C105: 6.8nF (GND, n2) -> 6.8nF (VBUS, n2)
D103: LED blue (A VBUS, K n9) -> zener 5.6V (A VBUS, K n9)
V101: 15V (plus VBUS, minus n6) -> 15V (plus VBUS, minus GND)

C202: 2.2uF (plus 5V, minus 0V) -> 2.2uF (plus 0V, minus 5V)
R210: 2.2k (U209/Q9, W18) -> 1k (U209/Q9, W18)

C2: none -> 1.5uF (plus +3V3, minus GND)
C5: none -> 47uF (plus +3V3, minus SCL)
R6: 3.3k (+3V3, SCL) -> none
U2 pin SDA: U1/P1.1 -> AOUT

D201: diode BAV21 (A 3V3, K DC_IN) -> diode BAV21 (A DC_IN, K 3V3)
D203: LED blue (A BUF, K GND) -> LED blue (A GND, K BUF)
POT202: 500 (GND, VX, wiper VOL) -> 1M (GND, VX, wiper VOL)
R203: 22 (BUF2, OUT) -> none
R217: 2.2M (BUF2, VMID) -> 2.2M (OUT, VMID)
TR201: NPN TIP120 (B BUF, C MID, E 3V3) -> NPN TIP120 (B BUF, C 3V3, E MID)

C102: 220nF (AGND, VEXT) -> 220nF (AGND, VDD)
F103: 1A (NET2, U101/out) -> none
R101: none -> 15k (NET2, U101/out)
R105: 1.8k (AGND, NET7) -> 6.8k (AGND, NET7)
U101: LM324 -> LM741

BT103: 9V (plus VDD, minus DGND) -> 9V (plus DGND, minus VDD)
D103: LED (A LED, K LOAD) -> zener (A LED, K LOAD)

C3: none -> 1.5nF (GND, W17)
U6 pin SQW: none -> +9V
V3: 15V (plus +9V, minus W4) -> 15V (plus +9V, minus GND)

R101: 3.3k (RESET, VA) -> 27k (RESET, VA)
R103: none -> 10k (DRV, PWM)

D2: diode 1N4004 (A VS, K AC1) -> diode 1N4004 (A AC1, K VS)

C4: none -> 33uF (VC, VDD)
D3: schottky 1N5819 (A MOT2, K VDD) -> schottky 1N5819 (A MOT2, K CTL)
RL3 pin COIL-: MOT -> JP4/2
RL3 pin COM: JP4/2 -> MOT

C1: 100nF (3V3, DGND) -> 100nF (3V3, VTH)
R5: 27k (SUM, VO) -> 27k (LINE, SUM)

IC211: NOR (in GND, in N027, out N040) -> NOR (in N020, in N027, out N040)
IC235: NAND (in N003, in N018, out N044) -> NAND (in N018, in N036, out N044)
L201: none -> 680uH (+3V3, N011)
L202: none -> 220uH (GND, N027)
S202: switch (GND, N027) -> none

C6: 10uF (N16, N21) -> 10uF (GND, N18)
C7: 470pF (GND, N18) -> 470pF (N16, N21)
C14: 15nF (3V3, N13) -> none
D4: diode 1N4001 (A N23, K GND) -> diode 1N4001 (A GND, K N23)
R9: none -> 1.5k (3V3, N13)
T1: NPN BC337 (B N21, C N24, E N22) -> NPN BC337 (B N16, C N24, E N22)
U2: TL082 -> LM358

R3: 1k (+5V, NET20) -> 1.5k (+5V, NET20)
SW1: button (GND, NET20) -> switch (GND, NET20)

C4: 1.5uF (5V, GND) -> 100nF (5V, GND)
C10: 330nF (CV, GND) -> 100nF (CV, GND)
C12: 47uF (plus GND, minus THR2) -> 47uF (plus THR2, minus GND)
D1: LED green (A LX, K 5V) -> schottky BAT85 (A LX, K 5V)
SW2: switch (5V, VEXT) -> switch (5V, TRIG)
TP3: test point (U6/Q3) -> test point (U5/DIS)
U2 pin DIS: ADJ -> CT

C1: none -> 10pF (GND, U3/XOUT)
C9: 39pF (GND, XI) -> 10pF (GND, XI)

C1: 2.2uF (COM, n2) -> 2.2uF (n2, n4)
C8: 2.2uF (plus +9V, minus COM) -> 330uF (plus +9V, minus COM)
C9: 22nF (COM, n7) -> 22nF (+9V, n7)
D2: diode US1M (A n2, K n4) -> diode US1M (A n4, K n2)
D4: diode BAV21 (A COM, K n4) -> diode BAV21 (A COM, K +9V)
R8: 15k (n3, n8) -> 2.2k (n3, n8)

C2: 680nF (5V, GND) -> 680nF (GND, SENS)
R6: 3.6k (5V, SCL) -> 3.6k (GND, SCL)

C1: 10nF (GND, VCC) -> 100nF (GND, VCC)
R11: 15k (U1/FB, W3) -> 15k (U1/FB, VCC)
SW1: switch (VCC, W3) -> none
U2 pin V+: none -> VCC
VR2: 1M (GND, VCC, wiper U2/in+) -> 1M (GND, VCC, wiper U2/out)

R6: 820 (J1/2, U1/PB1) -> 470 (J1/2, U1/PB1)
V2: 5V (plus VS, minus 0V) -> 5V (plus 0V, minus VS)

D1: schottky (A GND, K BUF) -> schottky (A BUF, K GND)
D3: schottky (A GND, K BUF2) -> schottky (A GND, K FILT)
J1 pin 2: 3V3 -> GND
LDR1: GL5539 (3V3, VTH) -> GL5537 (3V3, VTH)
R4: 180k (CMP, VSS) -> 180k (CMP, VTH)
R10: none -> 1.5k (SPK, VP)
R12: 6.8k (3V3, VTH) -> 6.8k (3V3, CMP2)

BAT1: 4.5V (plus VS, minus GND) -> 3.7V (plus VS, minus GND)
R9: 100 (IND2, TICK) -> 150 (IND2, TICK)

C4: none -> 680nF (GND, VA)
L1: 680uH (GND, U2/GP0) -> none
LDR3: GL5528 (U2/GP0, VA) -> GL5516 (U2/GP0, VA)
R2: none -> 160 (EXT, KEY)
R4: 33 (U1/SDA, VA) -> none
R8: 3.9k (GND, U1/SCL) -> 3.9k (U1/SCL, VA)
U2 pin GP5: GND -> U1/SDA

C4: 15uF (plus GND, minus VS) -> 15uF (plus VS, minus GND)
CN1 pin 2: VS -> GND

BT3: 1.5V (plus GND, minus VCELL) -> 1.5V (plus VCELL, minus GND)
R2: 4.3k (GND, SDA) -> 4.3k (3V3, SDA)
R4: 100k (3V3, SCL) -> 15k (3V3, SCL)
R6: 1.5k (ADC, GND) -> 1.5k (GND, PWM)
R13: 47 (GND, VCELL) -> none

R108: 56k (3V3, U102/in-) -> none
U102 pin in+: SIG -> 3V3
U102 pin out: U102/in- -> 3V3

-- To do --
Across the whole listing, every line must be copied exactly.

-- Finished exercise --
C105: 6.8nF (GND, n2) -> 6.8nF (VBUS, n2)
D103: LED blue (A VBUS, K n9) -> zener 5.6V (A VBUS, K n9)
V101: 15V (plus VBUS, minus n6) -> 15V (plus VBUS, minus GND)

C202: 2.2uF (plus 5V, minus 0V) -> 2.2uF (plus 0V, minus 5V)
R210: 2.2k (U209/Q9, W18) -> 1k (U209/Q9, W18)

C2: none -> 1.5uF (plus +3V3, minus GND)
C5: none -> 47uF (plus +3V3, minus SCL)
R6: 3.3k (+3V3, SCL) -> none
U2 pin SDA: U1/P1.1 -> AOUT

D201: diode BAV21 (A 3V3, K DC_IN) -> diode BAV21 (A DC_IN, K 3V3)
D203: LED blue (A BUF, K GND) -> LED blue (A GND, K BUF)
POT202: 500 (GND, VX, wiper VOL) -> 1M (GND, VX, wiper VOL)
R203: 22 (BUF2, OUT) -> none
R217: 2.2M (BUF2, VMID) -> 2.2M (OUT, VMID)
TR201: NPN TIP120 (B BUF, C MID, E 3V3) -> NPN TIP120 (B BUF, C 3V3, E MID)

C102: 220nF (AGND, VEXT) -> 220nF (AGND, VDD)
F103: 1A (NET2, U101/out) -> none
R101: none -> 15k (NET2, U101/out)
R105: 1.8k (AGND, NET7) -> 6.8k (AGND, NET7)
U101: LM324 -> LM741

BT103: 9V (plus VDD, minus DGND) -> 9V (plus DGND, minus VDD)
D103: LED (A LED, K LOAD) -> zener (A LED, K LOAD)

C3: none -> 1.5nF (GND, W17)
U6 pin SQW: none -> +9V
V3: 15V (plus +9V, minus W4) -> 15V (plus +9V, minus GND)

R101: 3.3k (RESET, VA) -> 27k (RESET, VA)
R103: none -> 10k (DRV, PWM)

D2: diode 1N4004 (A VS, K AC1) -> diode 1N4004 (A AC1, K VS)

C4: none -> 33uF (VC, VDD)
D3: schottky 1N5819 (A MOT2, K VDD) -> schottky 1N5819 (A MOT2, K CTL)
RL3 pin COIL-: MOT -> JP4/2
RL3 pin COM: JP4/2 -> MOT

C1: 100nF (3V3, DGND) -> 100nF (3V3, VTH)
R5: 27k (SUM, VO) -> 27k (LINE, SUM)

IC211: NOR (in GND, in N027, out N040) -> NOR (in N020, in N027, out N040)
IC235: NAND (in N003, in N018, out N044) -> NAND (in N018, in N036, out N044)
L201: none -> 680uH (+3V3, N011)
L202: none -> 220uH (GND, N027)
S202: switch (GND, N027) -> none

C6: 10uF (N16, N21) -> 10uF (GND, N18)
C7: 470pF (GND, N18) -> 470pF (N16, N21)
C14: 15nF (3V3, N13) -> none
D4: diode 1N4001 (A N23, K GND) -> diode 1N4001 (A GND, K N23)
R9: none -> 1.5k (3V3, N13)
T1: NPN BC337 (B N21, C N24, E N22) -> NPN BC337 (B N16, C N24, E N22)
U2: TL082 -> LM358

R3: 1k (+5V, NET20) -> 1.5k (+5V, NET20)
SW1: button (GND, NET20) -> switch (GND, NET20)

C4: 1.5uF (5V, GND) -> 100nF (5V, GND)
C10: 330nF (CV, GND) -> 100nF (CV, GND)
C12: 47uF (plus GND, minus THR2) -> 47uF (plus THR2, minus GND)
D1: LED green (A LX, K 5V) -> schottky BAT85 (A LX, K 5V)
SW2: switch (5V, VEXT) -> switch (5V, TRIG)
TP3: test point (U6/Q3) -> test point (U5/DIS)
U2 pin DIS: ADJ -> CT

C1: none -> 10pF (GND, U3/XOUT)
C9: 39pF (GND, XI) -> 10pF (GND, XI)

C1: 2.2uF (COM, n2) -> 2.2uF (n2, n4)
C8: 2.2uF (plus +9V, minus COM) -> 330uF (plus +9V, minus COM)
C9: 22nF (COM, n7) -> 22nF (+9V, n7)
D2: diode US1M (A n2, K n4) -> diode US1M (A n4, K n2)
D4: diode BAV21 (A COM, K n4) -> diode BAV21 (A COM, K +9V)
R8: 15k (n3, n8) -> 2.2k (n3, n8)

C2: 680nF (5V, GND) -> 680nF (GND, SENS)
R6: 3.6k (5V, SCL) -> 3.6k (GND, SCL)

C1: 10nF (GND, VCC) -> 100nF (GND, VCC)
R11: 15k (U1/FB, W3) -> 15k (U1/FB, VCC)
SW1: switch (VCC, W3) -> none
U2 pin V+: none -> VCC
VR2: 1M (GND, VCC, wiper U2/in+) -> 1M (GND, VCC, wiper U2/out)

R6: 820 (J1/2, U1/PB1) -> 470 (J1/2, U1/PB1)
V2: 5V (plus VS, minus 0V) -> 5V (plus 0V, minus VS)

D1: schottky (A GND, K BUF) -> schottky (A BUF, K GND)
D3: schottky (A GND, K BUF2) -> schottky (A GND, K FILT)
J1 pin 2: 3V3 -> GND
LDR1: GL5539 (3V3, VTH) -> GL5537 (3V3, VTH)
R4: 180k (CMP, VSS) -> 180k (CMP, VTH)
R10: none -> 1.5k (SPK, VP)
R12: 6.8k (3V3, VTH) -> 6.8k (3V3, CMP2)

BAT1: 4.5V (plus VS, minus GND) -> 3.7V (plus VS, minus GND)
R9: 100 (IND2, TICK) -> 150 (IND2, TICK)

C4: none -> 680nF (GND, VA)
L1: 680uH (GND, U2/GP0) -> none
LDR3: GL5528 (U2/GP0, VA) -> GL5516 (U2/GP0, VA)
R2: none -> 160 (EXT, KEY)
R4: 33 (U1/SDA, VA) -> none
R8: 3.9k (GND, U1/SCL) -> 3.9k (U1/SCL, VA)
U2 pin GP5: GND -> U1/SDA

C4: 15uF (plus GND, minus VS) -> 15uF (plus VS, minus GND)
CN1 pin 2: VS -> GND

BT3: 1.5V (plus GND, minus VCELL) -> 1.5V (plus VCELL, minus GND)
R2: 4.3k (GND, SDA) -> 4.3k (3V3, SDA)
R4: 100k (3V3, SCL) -> 15k (3V3, SCL)
R6: 1.5k (ADC, GND) -> 1.5k (GND, PWM)
R13: 47 (GND, VCELL) -> none

R108: 56k (3V3, U102/in-) -> none
U102 pin in+: SIG -> 3V3
U102 pin out: U102/in- -> 3V3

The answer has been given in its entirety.